Data to examine:

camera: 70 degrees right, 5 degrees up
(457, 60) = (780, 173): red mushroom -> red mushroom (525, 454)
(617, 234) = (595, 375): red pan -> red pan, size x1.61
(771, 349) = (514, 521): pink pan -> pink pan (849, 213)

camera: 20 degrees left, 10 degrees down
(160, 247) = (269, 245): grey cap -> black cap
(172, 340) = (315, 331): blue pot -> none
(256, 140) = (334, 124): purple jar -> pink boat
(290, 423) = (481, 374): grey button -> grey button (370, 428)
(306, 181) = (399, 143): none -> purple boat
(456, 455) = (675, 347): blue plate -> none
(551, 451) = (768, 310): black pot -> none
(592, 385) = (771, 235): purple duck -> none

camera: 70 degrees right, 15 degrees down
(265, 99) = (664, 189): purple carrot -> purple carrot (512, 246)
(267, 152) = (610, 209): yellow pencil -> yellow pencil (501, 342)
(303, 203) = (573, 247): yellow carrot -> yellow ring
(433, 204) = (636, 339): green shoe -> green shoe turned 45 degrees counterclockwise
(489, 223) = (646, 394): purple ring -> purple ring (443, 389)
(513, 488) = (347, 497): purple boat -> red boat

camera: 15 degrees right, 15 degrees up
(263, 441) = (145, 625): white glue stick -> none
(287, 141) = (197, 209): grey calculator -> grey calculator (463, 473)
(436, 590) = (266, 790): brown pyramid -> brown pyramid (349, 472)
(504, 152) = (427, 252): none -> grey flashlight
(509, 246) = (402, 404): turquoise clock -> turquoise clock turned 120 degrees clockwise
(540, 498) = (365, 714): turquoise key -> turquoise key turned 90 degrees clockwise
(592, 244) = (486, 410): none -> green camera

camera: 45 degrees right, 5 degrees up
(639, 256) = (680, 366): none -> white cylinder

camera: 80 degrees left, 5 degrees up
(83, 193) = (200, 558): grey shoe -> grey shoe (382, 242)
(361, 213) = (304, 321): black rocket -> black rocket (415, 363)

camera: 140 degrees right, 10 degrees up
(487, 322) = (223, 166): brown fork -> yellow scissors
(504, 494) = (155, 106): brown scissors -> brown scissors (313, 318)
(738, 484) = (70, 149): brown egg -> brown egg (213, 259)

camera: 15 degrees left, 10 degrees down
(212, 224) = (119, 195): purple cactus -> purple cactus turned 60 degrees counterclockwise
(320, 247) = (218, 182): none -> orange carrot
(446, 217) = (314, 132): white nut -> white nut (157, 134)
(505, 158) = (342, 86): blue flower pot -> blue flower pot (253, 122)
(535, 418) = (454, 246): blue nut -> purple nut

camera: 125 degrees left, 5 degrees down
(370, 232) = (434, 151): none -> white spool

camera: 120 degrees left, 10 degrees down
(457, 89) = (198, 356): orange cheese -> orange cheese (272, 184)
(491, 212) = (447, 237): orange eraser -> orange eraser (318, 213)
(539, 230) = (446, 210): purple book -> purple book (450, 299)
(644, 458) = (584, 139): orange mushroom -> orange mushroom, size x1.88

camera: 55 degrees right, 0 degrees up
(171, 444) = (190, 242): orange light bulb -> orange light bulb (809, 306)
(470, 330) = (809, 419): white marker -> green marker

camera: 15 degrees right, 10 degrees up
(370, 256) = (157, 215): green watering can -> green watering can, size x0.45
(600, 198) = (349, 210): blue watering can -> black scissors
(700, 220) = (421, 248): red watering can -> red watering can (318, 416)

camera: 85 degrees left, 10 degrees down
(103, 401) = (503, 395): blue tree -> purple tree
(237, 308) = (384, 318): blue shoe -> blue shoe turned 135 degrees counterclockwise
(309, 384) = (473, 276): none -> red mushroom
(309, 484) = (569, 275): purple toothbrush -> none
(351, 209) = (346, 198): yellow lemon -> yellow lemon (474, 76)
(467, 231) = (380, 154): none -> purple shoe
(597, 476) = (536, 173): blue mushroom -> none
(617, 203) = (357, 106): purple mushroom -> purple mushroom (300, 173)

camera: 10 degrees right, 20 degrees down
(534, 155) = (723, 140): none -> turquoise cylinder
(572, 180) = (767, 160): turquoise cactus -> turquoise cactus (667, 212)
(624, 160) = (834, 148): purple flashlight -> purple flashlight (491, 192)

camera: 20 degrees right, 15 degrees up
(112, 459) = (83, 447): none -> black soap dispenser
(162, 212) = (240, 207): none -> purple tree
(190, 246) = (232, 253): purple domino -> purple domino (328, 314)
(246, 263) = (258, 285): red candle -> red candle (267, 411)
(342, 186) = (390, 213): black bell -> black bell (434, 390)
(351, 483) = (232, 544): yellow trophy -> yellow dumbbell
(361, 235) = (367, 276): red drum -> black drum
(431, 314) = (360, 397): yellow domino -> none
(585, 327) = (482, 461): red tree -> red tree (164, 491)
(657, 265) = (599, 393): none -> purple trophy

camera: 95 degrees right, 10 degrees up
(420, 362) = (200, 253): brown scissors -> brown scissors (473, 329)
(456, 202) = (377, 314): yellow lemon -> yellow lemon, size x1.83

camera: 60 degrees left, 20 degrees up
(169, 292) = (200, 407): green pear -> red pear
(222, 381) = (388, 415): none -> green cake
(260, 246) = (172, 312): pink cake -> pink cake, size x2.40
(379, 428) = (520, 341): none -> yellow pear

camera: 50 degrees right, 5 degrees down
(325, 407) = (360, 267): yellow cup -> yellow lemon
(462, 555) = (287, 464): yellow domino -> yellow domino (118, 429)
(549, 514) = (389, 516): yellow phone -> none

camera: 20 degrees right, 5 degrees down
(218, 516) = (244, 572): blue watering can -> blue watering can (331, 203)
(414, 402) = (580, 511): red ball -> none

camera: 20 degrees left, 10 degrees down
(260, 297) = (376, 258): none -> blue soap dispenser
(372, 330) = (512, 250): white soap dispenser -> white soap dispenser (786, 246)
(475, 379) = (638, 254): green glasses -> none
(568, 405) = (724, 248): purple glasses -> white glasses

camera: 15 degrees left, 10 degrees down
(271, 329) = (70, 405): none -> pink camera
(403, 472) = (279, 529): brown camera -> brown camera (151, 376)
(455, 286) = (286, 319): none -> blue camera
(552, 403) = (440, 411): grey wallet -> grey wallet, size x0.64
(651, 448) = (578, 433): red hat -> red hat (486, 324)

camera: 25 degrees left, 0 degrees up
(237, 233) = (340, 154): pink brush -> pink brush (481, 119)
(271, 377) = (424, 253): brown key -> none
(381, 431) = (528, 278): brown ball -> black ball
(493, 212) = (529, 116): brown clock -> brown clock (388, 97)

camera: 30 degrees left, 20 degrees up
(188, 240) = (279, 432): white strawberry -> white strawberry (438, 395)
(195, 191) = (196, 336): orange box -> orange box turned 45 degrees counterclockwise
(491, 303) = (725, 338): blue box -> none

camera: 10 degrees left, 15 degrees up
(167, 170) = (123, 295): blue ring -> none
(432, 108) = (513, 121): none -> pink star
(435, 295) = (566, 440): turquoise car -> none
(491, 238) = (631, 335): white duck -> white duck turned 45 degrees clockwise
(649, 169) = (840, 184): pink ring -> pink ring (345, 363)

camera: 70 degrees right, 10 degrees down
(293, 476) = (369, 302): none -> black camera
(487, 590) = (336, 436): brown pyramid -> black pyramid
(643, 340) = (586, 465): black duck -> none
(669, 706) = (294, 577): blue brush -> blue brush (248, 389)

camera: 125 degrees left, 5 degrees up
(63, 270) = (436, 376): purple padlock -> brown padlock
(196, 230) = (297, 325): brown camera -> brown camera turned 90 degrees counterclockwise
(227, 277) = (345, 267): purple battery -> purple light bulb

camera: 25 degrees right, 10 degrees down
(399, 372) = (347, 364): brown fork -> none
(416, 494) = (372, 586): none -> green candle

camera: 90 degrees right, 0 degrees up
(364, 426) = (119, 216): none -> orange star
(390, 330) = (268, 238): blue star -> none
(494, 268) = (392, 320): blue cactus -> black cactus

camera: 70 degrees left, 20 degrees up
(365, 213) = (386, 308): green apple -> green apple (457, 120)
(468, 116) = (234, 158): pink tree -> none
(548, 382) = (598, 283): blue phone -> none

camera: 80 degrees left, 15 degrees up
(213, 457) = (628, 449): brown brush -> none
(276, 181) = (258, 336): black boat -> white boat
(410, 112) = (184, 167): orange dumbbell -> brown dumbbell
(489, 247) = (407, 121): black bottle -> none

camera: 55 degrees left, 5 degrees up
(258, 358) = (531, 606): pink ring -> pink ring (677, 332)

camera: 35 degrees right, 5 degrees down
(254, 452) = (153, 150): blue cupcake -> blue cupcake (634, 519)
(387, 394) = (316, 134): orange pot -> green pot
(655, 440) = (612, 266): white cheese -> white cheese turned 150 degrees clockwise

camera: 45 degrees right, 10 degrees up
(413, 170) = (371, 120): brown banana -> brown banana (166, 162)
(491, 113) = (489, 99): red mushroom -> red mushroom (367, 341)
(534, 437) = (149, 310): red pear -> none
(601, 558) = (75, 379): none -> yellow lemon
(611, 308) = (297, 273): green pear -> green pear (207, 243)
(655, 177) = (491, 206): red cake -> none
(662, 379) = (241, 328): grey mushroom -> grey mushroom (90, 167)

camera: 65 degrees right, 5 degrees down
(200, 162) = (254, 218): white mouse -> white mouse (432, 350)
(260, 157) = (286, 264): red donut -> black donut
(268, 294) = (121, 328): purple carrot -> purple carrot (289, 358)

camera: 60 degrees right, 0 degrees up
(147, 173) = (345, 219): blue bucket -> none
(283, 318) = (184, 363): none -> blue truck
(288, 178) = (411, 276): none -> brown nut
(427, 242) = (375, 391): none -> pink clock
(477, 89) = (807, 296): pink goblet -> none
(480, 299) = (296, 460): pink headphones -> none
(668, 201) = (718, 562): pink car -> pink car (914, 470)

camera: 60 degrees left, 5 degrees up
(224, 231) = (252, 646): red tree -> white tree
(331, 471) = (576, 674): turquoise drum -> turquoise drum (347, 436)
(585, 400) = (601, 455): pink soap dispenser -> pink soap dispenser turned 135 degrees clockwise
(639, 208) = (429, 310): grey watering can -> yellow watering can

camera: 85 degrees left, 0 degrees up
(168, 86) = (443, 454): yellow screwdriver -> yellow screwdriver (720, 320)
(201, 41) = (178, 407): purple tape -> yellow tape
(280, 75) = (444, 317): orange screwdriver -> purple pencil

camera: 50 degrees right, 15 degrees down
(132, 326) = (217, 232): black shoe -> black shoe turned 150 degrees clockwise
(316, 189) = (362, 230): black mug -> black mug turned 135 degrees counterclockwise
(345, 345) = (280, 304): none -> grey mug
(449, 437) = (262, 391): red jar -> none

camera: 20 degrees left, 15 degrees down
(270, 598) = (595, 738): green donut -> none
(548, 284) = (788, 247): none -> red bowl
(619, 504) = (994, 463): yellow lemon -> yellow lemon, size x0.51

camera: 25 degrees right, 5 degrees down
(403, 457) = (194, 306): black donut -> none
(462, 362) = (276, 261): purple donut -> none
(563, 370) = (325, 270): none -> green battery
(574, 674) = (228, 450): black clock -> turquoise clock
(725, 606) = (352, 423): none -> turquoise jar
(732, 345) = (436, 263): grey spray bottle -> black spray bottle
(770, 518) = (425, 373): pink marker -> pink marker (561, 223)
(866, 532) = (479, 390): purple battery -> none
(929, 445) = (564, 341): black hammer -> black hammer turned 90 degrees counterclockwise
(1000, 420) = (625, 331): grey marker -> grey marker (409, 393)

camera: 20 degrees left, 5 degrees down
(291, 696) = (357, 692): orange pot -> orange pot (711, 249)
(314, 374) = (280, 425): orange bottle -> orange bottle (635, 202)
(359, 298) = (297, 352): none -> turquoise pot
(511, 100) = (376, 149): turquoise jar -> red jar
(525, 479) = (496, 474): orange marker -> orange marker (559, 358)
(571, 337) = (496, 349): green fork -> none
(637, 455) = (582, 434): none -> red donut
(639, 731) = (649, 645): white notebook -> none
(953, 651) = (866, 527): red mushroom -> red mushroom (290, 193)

Work request: Print exactly the lines above from the one with "(168, 86) = (443, 454): yellow" to the one with "(866, 532) = (479, 390): purple", including both.

Written response:
(168, 86) = (443, 454): yellow screwdriver -> yellow screwdriver (720, 320)
(201, 41) = (178, 407): purple tape -> yellow tape
(280, 75) = (444, 317): orange screwdriver -> purple pencil

camera: 50 degrees right, 15 degrees down
(132, 326) = (217, 232): black shoe -> black shoe turned 150 degrees clockwise
(316, 189) = (362, 230): black mug -> black mug turned 135 degrees counterclockwise
(345, 345) = (280, 304): none -> grey mug
(449, 437) = (262, 391): red jar -> none

camera: 20 degrees left, 15 degrees down
(270, 598) = (595, 738): green donut -> none
(548, 284) = (788, 247): none -> red bowl
(619, 504) = (994, 463): yellow lemon -> yellow lemon, size x0.51

camera: 25 degrees right, 5 degrees down
(403, 457) = (194, 306): black donut -> none
(462, 362) = (276, 261): purple donut -> none
(563, 370) = (325, 270): none -> green battery
(574, 674) = (228, 450): black clock -> turquoise clock
(725, 606) = (352, 423): none -> turquoise jar
(732, 345) = (436, 263): grey spray bottle -> black spray bottle
(770, 518) = (425, 373): pink marker -> pink marker (561, 223)
(866, 532) = (479, 390): purple battery -> none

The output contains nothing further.